EXERCISE DESCRIPTION.
Which lines of the records below contain the word "plate"? Report each of them in full.

EXTRACTED RECORDS.

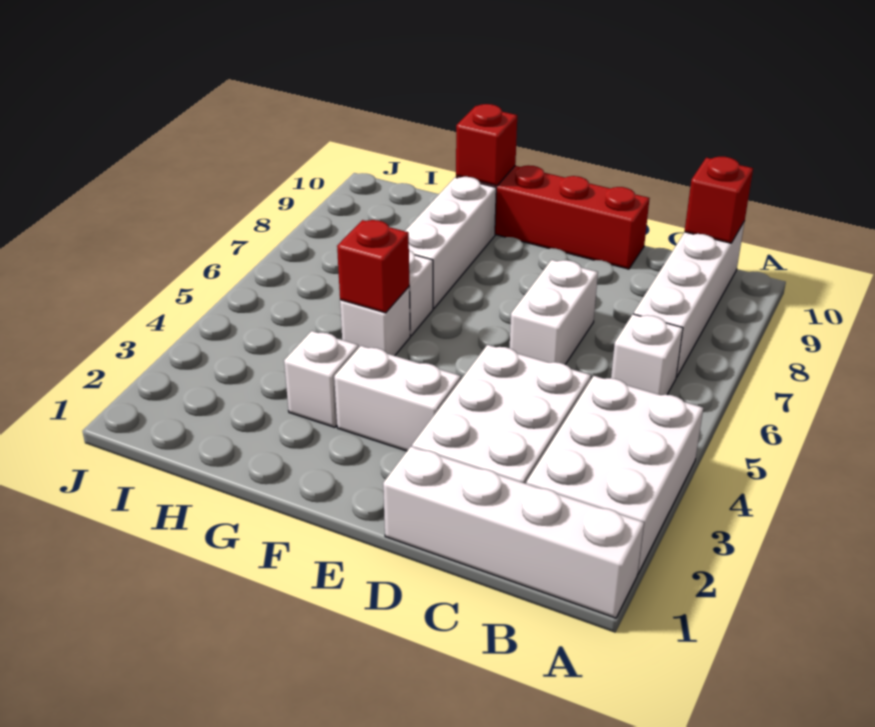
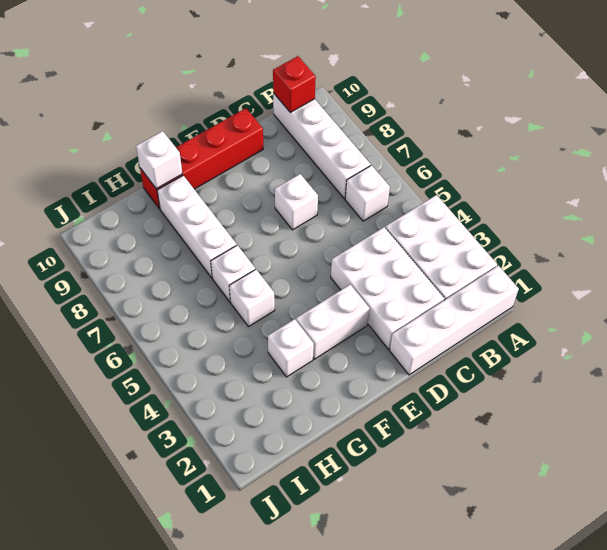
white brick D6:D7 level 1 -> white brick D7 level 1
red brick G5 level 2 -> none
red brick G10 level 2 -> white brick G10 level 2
--
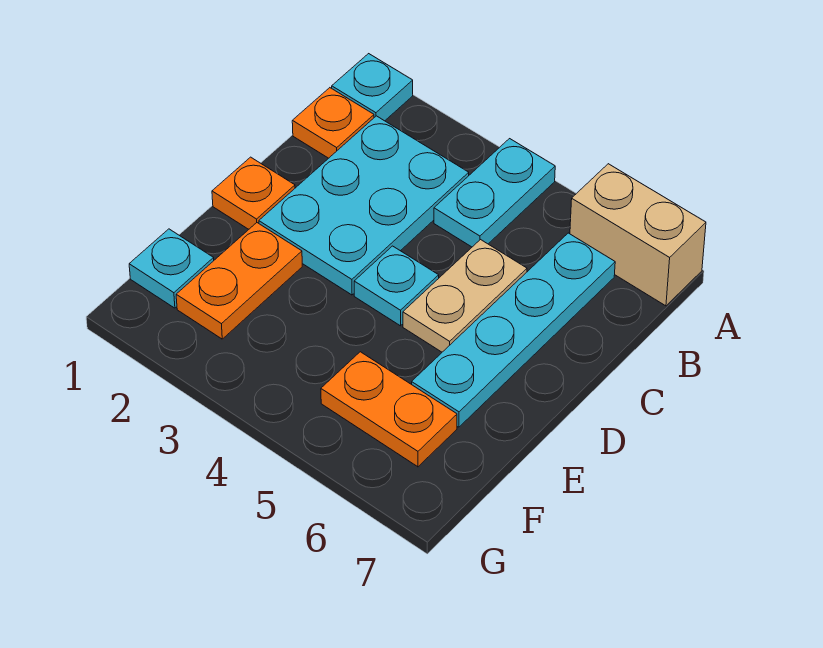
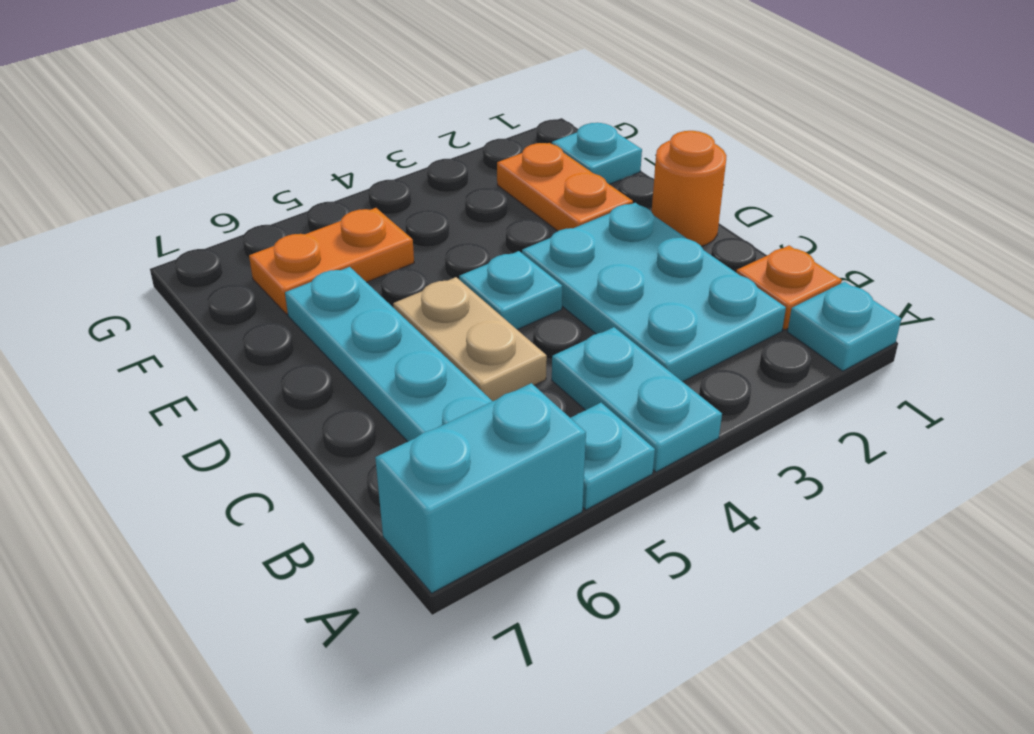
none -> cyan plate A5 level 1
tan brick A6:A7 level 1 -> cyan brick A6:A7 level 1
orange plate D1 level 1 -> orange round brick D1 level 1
==
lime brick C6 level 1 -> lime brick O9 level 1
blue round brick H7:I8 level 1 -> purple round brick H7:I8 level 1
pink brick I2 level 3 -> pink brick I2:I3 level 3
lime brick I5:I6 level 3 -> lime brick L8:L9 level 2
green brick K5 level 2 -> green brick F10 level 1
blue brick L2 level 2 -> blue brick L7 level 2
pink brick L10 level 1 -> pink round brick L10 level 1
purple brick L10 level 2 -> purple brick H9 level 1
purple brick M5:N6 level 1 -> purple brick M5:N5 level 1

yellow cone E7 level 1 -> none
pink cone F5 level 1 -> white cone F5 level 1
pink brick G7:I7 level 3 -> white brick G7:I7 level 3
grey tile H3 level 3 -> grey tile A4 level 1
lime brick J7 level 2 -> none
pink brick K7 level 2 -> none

OUTPUT OF THE TASK.
none -> cyan plate A5 level 1
orange plate D1 level 1 -> orange round brick D1 level 1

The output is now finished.